EXERCISE BRIEF.
Working through the lines below, return each one that holds "dispenser".

Scene change data.

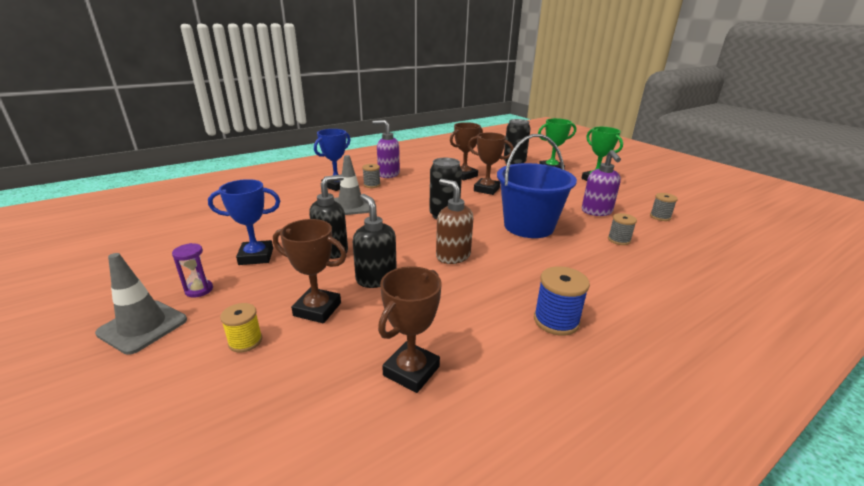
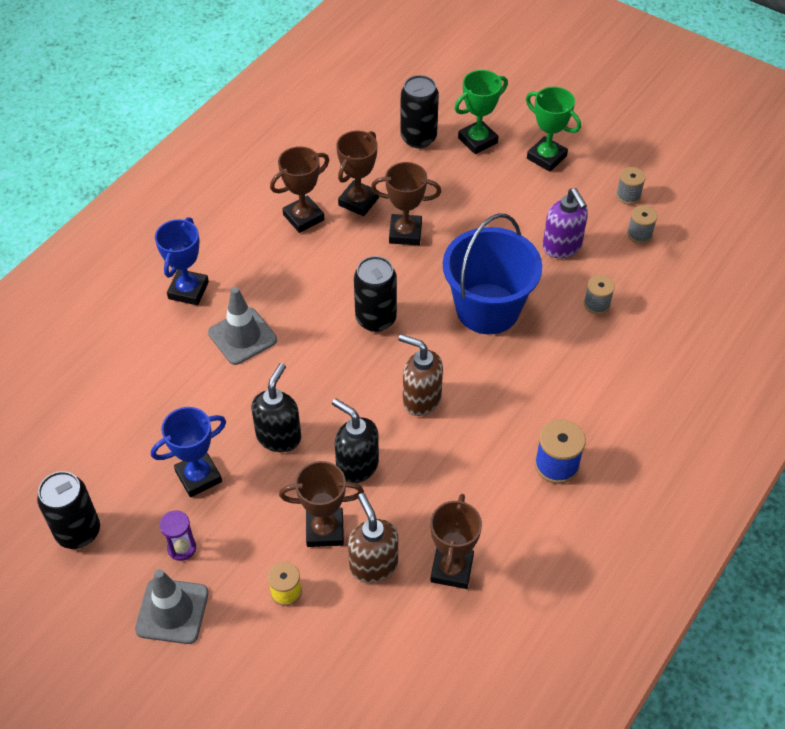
camera: 20 degrees left, 25 degrees up
grey spool [362,164,381,188] -> grey spool moved to [616,167,646,205]
purple soap dispenser [372,120,400,178] -> none
none -> black can [37,471,100,549]
none -> brown trophy [270,146,329,233]
none -> brown soap dispenser [348,493,398,583]

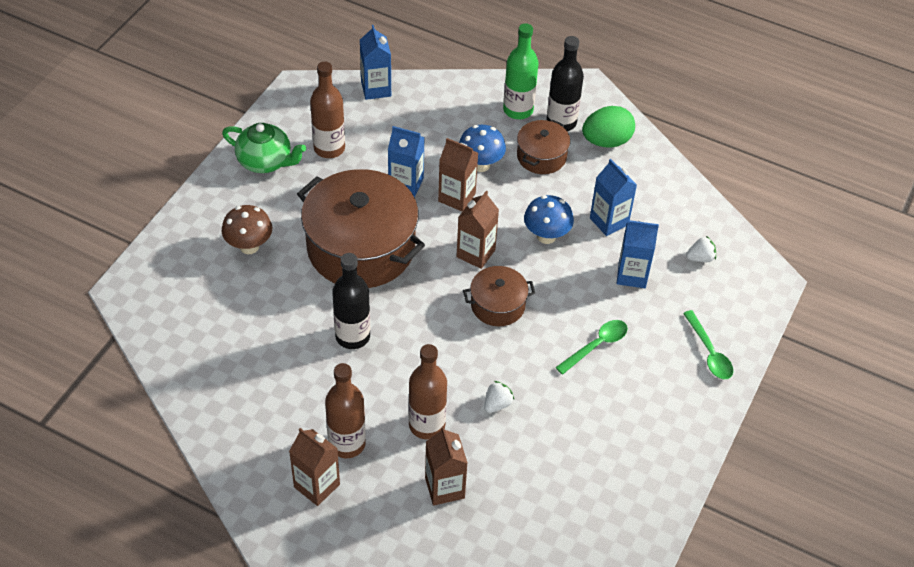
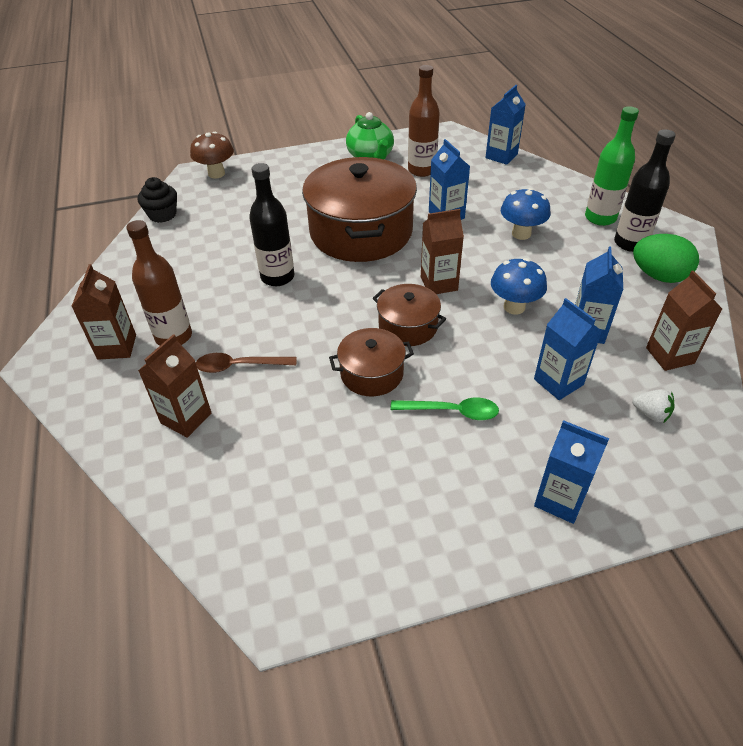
camera: 50 degrees right, 5 degrees down
brown mushroom [222,205,272,254] -> brown mushroom moved to [190,132,234,179]
brown bottle [409,344,447,439] -> brown spoon [196,353,297,373]
brown carton [438,138,478,212] -> brown carton moved to [646,271,722,371]
white strawberry [484,381,514,413] -> none
brown pot [517,120,570,174] -> brown pot moved to [329,328,414,396]
green spoon [683,310,733,379] -> blue carton [534,420,609,524]
none -> black cupcake [137,177,177,223]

OUTPUT BELOW.
purple soap dispenser [372,120,400,178] -> none
none -> brown soap dispenser [348,493,398,583]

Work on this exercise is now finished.